Work request
Below are some records; give them all again exactly, but not the pictures.

========================================================================

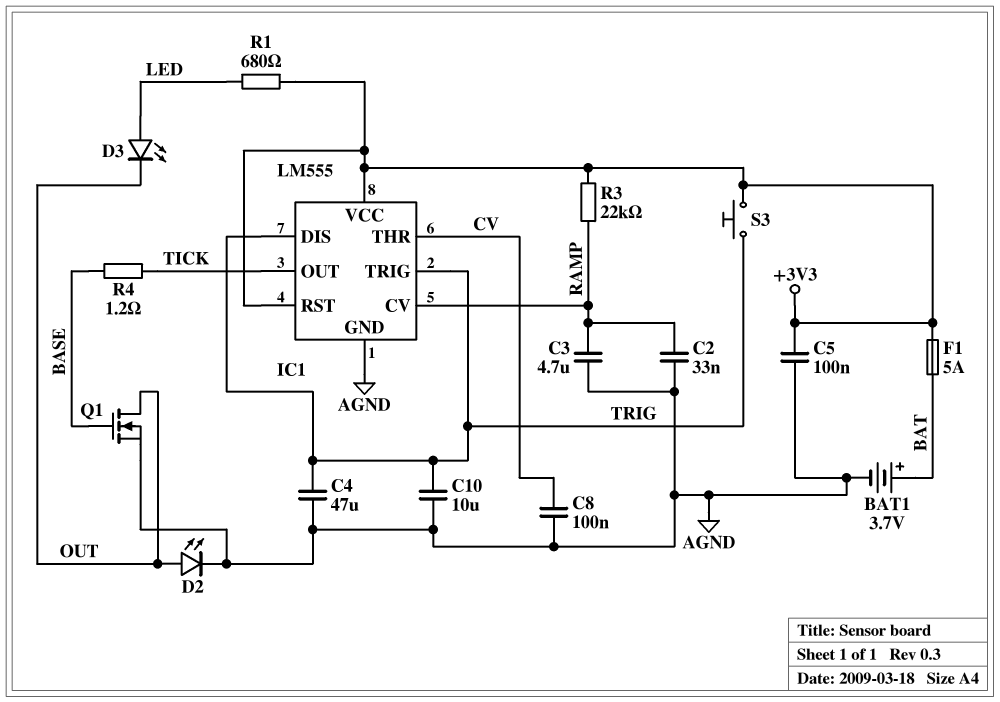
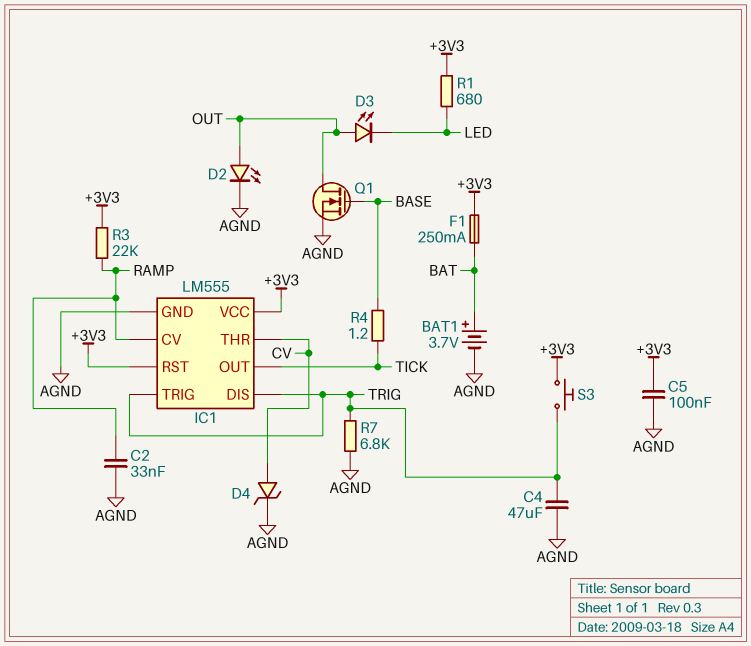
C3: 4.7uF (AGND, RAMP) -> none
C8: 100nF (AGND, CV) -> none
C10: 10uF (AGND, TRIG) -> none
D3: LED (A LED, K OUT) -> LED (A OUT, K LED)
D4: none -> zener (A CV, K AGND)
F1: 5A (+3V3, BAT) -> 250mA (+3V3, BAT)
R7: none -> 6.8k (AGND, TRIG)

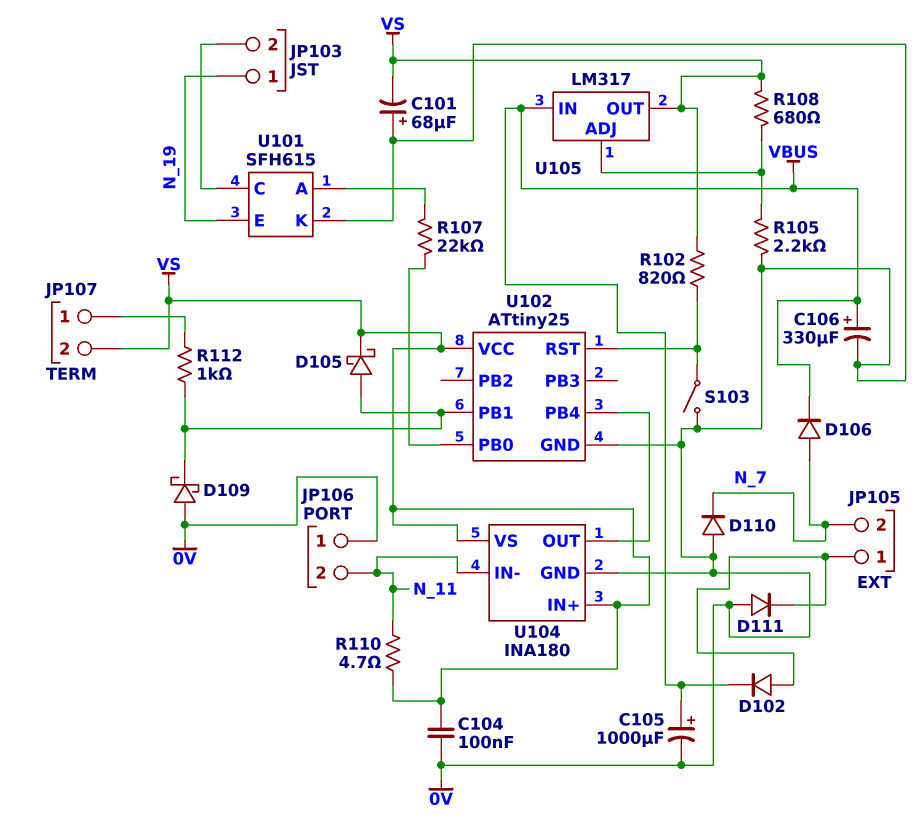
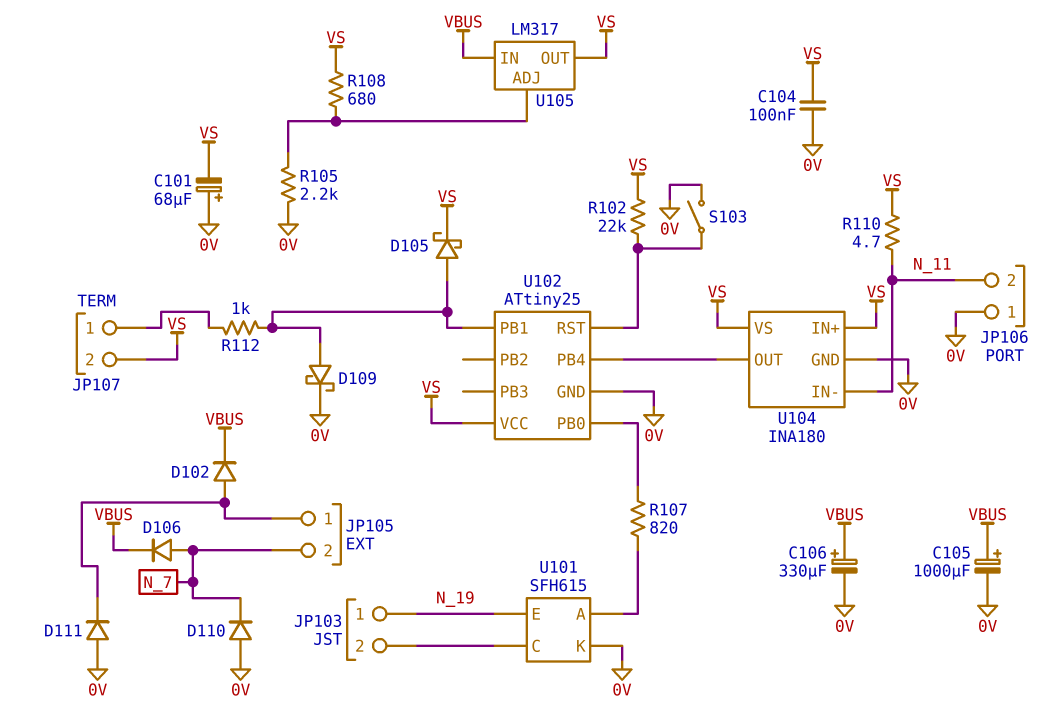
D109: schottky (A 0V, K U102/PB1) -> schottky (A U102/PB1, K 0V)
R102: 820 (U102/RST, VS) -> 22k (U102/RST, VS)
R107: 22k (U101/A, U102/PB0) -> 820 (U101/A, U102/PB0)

========================================================================

Output for this task
C3: 4.7uF (AGND, RAMP) -> none
C8: 100nF (AGND, CV) -> none
C10: 10uF (AGND, TRIG) -> none
D3: LED (A LED, K OUT) -> LED (A OUT, K LED)
D4: none -> zener (A CV, K AGND)
F1: 5A (+3V3, BAT) -> 250mA (+3V3, BAT)
R7: none -> 6.8k (AGND, TRIG)

D109: schottky (A 0V, K U102/PB1) -> schottky (A U102/PB1, K 0V)
R102: 820 (U102/RST, VS) -> 22k (U102/RST, VS)
R107: 22k (U101/A, U102/PB0) -> 820 (U101/A, U102/PB0)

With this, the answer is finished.